Given task: Please find each line below that contains the string "kern" and copy those lines.

[Dataset excerpts]

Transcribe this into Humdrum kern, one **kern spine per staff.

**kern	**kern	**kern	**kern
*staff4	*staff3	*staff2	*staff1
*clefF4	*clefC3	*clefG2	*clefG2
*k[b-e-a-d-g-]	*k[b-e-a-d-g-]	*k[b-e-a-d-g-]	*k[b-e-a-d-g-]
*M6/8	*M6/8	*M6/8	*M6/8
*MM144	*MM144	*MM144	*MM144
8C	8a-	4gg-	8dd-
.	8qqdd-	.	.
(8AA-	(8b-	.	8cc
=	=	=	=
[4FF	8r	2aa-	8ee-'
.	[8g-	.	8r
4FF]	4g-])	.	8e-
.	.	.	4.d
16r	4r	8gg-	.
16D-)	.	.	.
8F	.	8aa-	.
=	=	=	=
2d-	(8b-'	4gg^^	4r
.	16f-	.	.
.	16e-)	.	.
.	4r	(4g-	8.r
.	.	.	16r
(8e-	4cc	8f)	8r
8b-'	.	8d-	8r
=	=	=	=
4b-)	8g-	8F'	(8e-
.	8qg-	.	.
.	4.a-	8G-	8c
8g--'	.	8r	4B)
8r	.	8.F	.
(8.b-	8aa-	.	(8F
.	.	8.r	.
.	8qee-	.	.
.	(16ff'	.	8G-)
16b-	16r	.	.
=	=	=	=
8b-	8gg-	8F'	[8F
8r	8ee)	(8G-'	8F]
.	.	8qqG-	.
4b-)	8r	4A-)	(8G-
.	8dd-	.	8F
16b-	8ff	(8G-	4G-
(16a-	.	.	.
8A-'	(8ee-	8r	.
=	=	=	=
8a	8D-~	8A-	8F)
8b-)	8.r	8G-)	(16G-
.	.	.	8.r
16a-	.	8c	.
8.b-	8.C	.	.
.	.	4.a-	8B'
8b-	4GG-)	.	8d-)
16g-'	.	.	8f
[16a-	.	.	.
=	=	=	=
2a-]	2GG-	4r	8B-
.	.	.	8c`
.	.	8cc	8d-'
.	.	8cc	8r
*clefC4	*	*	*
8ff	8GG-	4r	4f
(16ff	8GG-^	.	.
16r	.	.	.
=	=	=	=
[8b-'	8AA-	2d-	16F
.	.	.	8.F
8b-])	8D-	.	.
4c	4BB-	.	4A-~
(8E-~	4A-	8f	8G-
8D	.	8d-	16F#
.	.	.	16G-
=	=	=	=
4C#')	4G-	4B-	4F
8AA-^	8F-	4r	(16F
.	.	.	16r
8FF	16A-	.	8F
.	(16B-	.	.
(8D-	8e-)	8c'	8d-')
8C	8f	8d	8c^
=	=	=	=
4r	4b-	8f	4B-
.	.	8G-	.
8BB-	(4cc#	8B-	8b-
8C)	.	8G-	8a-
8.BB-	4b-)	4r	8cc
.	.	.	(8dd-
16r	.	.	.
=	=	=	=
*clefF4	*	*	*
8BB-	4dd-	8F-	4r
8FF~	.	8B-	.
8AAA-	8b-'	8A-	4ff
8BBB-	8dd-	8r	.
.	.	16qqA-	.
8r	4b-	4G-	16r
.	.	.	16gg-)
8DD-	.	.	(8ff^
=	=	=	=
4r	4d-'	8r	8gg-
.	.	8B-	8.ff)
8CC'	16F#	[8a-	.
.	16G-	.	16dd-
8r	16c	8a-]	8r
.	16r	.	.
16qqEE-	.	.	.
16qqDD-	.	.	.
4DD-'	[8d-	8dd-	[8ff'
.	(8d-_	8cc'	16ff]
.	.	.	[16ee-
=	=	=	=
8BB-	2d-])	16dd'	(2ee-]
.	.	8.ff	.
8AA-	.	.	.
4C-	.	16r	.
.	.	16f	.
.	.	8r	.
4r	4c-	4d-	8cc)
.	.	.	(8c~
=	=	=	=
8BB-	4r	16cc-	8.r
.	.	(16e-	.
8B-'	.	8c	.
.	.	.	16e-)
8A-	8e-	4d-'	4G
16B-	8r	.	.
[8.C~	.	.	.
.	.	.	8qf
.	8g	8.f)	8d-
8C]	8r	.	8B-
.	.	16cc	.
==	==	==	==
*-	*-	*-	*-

Answer for the task:
Transcribe this into Humdrum kern, one **kern spine per staff.
**kern	**kern	**kern	**kern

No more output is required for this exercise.